Data records

######

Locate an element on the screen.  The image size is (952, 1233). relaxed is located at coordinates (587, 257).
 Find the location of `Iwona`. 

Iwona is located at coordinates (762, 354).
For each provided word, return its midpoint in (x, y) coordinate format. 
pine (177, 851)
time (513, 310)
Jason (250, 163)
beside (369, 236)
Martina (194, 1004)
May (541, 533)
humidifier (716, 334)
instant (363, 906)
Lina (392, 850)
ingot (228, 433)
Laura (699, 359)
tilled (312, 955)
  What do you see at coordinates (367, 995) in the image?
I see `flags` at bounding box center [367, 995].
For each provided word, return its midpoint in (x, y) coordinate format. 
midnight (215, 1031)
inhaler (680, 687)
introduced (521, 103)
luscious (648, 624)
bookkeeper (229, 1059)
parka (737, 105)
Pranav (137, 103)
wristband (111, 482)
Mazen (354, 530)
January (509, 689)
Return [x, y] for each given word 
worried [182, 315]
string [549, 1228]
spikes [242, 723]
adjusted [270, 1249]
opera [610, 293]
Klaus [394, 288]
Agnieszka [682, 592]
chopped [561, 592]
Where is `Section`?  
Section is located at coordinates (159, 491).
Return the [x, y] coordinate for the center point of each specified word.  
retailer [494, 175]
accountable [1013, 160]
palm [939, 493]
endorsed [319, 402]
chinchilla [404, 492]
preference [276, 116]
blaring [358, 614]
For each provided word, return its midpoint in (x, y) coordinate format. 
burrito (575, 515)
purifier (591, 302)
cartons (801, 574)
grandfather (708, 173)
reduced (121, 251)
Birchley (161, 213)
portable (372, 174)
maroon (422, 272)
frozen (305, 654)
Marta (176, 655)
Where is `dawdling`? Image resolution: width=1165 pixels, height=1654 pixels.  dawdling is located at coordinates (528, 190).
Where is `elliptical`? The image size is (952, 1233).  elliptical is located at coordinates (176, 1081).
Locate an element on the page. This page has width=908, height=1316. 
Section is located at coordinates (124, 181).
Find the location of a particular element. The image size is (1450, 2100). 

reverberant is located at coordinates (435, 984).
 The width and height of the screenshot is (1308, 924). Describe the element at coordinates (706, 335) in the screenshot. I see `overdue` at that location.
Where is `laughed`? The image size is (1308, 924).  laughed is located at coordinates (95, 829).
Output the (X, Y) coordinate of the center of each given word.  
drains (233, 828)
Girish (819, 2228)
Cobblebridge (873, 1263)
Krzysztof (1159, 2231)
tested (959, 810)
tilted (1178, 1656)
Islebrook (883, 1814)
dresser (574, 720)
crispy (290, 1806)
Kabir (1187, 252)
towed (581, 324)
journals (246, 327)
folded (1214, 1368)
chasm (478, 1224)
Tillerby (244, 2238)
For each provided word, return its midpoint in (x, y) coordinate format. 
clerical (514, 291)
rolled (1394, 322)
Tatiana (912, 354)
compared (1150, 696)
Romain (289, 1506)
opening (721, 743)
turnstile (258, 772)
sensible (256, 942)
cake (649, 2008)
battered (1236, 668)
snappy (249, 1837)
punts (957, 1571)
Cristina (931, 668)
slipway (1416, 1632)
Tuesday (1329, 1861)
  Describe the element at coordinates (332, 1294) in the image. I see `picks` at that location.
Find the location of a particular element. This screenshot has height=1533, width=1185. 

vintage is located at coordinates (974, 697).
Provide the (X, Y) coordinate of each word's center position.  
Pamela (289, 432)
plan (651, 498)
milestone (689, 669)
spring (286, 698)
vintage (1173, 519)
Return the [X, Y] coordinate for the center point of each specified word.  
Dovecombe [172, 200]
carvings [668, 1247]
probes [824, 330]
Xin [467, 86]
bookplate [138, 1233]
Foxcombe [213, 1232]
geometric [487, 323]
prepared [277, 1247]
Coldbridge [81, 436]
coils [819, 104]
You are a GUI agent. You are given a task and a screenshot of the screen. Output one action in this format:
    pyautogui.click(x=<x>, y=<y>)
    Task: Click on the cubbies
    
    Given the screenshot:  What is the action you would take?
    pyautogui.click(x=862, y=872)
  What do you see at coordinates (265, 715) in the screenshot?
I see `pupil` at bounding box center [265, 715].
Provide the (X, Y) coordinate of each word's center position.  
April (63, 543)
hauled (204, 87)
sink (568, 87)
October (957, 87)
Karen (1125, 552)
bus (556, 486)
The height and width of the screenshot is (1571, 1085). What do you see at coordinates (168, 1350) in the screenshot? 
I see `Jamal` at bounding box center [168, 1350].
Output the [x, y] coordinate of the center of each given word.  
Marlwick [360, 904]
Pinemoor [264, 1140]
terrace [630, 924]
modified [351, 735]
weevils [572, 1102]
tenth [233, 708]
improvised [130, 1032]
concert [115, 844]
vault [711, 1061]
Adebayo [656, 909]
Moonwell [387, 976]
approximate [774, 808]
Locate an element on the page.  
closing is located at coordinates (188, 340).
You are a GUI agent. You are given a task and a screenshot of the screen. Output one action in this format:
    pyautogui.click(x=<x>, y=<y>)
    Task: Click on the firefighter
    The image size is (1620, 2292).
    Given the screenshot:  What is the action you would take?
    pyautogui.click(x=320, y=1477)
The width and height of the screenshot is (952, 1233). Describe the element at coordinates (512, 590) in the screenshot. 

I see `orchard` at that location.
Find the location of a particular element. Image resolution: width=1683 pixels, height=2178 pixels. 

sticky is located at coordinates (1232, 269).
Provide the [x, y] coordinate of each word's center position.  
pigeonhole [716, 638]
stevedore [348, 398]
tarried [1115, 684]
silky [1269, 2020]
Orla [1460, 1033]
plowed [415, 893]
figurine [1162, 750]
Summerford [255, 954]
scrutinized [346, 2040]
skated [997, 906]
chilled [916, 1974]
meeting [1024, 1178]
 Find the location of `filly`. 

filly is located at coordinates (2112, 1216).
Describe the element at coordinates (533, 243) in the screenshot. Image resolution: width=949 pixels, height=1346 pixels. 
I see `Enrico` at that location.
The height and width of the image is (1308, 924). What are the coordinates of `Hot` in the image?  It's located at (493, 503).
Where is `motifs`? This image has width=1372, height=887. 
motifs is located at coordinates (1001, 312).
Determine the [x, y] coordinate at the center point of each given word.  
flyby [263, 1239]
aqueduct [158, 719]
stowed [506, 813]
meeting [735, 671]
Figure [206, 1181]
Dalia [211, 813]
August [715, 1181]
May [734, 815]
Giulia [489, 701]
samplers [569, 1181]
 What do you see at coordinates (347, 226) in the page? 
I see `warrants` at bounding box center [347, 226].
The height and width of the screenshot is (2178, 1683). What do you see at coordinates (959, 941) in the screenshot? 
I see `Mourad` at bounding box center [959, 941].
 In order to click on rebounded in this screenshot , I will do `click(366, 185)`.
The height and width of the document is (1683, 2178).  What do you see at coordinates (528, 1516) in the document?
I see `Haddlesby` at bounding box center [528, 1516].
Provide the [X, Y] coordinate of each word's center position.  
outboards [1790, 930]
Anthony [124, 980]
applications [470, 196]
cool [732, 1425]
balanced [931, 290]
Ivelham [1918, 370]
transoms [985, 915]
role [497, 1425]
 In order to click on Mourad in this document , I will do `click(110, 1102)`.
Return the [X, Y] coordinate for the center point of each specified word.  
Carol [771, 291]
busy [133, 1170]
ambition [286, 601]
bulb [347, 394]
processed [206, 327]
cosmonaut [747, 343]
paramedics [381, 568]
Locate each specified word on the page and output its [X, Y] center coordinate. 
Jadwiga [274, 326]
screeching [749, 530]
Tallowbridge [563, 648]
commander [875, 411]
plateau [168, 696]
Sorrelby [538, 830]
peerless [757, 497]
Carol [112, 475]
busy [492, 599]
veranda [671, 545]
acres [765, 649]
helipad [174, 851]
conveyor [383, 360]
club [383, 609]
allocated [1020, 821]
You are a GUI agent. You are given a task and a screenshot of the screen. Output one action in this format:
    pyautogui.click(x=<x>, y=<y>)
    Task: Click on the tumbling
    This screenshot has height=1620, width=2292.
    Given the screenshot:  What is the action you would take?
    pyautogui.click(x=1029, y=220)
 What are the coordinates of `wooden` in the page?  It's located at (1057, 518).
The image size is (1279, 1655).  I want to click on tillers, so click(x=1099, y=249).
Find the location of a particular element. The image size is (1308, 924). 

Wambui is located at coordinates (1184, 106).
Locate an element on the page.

######

● **EXERCISE GOAL**:
Edit the stretch of the listing from the line containing "stevedore [348, 398]" through the line containing "center [347, 226].", replacing "stowed" with "packed" and leaving all else unchanged. Return only those lines.

● **ANSWER TO THE PROBLEM**:
stevedore [348, 398]
tarried [1115, 684]
silky [1269, 2020]
Orla [1460, 1033]
plowed [415, 893]
figurine [1162, 750]
Summerford [255, 954]
scrutinized [346, 2040]
skated [997, 906]
chilled [916, 1974]
meeting [1024, 1178]
 Find the location of `filly`. 

filly is located at coordinates (2112, 1216).
Describe the element at coordinates (533, 243) in the screenshot. Image resolution: width=949 pixels, height=1346 pixels. 
I see `Enrico` at that location.
The height and width of the image is (1308, 924). What are the coordinates of `Hot` in the image?  It's located at (493, 503).
Where is `motifs`? This image has width=1372, height=887. 
motifs is located at coordinates (1001, 312).
Determine the [x, y] coordinate at the center point of each given word.  
flyby [263, 1239]
aqueduct [158, 719]
packed [506, 813]
meeting [735, 671]
Figure [206, 1181]
Dalia [211, 813]
August [715, 1181]
May [734, 815]
Giulia [489, 701]
samplers [569, 1181]
 What do you see at coordinates (347, 226) in the page? 
I see `warrants` at bounding box center [347, 226].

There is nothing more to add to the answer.